Information shown -

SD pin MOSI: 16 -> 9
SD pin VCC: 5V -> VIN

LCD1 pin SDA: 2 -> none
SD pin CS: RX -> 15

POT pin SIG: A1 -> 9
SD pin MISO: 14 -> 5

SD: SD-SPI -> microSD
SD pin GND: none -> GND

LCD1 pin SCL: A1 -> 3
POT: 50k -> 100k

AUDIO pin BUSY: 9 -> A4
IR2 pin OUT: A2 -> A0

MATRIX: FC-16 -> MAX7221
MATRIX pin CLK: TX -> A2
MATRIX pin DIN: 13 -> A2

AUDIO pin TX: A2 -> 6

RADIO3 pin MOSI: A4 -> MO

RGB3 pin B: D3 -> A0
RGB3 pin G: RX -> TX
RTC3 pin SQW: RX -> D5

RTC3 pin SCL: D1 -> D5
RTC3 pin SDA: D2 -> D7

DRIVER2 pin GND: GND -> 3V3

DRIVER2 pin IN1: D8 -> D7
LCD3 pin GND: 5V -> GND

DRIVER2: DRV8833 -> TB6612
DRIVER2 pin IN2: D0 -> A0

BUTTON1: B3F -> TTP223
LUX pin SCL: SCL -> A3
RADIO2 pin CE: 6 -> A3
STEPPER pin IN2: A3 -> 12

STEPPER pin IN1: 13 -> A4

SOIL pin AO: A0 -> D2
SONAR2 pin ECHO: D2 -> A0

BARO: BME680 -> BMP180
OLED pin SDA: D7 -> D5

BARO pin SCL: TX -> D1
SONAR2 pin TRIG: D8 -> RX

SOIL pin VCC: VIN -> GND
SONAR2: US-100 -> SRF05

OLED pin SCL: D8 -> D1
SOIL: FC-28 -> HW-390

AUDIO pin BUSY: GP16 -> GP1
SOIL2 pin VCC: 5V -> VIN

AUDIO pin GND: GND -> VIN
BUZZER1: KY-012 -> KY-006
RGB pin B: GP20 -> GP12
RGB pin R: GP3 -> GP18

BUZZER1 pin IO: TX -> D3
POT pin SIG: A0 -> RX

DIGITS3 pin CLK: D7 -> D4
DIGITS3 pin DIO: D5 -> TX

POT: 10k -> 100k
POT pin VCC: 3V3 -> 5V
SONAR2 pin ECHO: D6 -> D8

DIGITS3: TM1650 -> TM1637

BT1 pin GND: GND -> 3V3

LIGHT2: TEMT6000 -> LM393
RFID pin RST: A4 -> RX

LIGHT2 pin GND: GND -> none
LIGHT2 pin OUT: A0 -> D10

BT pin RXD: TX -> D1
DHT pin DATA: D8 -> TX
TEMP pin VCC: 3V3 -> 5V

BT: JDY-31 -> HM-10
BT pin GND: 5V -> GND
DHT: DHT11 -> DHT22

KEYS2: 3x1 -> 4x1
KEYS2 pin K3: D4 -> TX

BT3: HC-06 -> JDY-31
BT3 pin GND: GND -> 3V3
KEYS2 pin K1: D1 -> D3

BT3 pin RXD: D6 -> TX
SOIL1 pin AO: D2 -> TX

Work instruction - Using the listing above, return word for word each line from the one that has "STEPPER pin IN2: A3 -> 12" through the one that has "POT pin VCC: 3V3 -> 5V", and no line outside that range.

Output of the exercise -
STEPPER pin IN2: A3 -> 12

STEPPER pin IN1: 13 -> A4

SOIL pin AO: A0 -> D2
SONAR2 pin ECHO: D2 -> A0

BARO: BME680 -> BMP180
OLED pin SDA: D7 -> D5

BARO pin SCL: TX -> D1
SONAR2 pin TRIG: D8 -> RX

SOIL pin VCC: VIN -> GND
SONAR2: US-100 -> SRF05

OLED pin SCL: D8 -> D1
SOIL: FC-28 -> HW-390

AUDIO pin BUSY: GP16 -> GP1
SOIL2 pin VCC: 5V -> VIN

AUDIO pin GND: GND -> VIN
BUZZER1: KY-012 -> KY-006
RGB pin B: GP20 -> GP12
RGB pin R: GP3 -> GP18

BUZZER1 pin IO: TX -> D3
POT pin SIG: A0 -> RX

DIGITS3 pin CLK: D7 -> D4
DIGITS3 pin DIO: D5 -> TX

POT: 10k -> 100k
POT pin VCC: 3V3 -> 5V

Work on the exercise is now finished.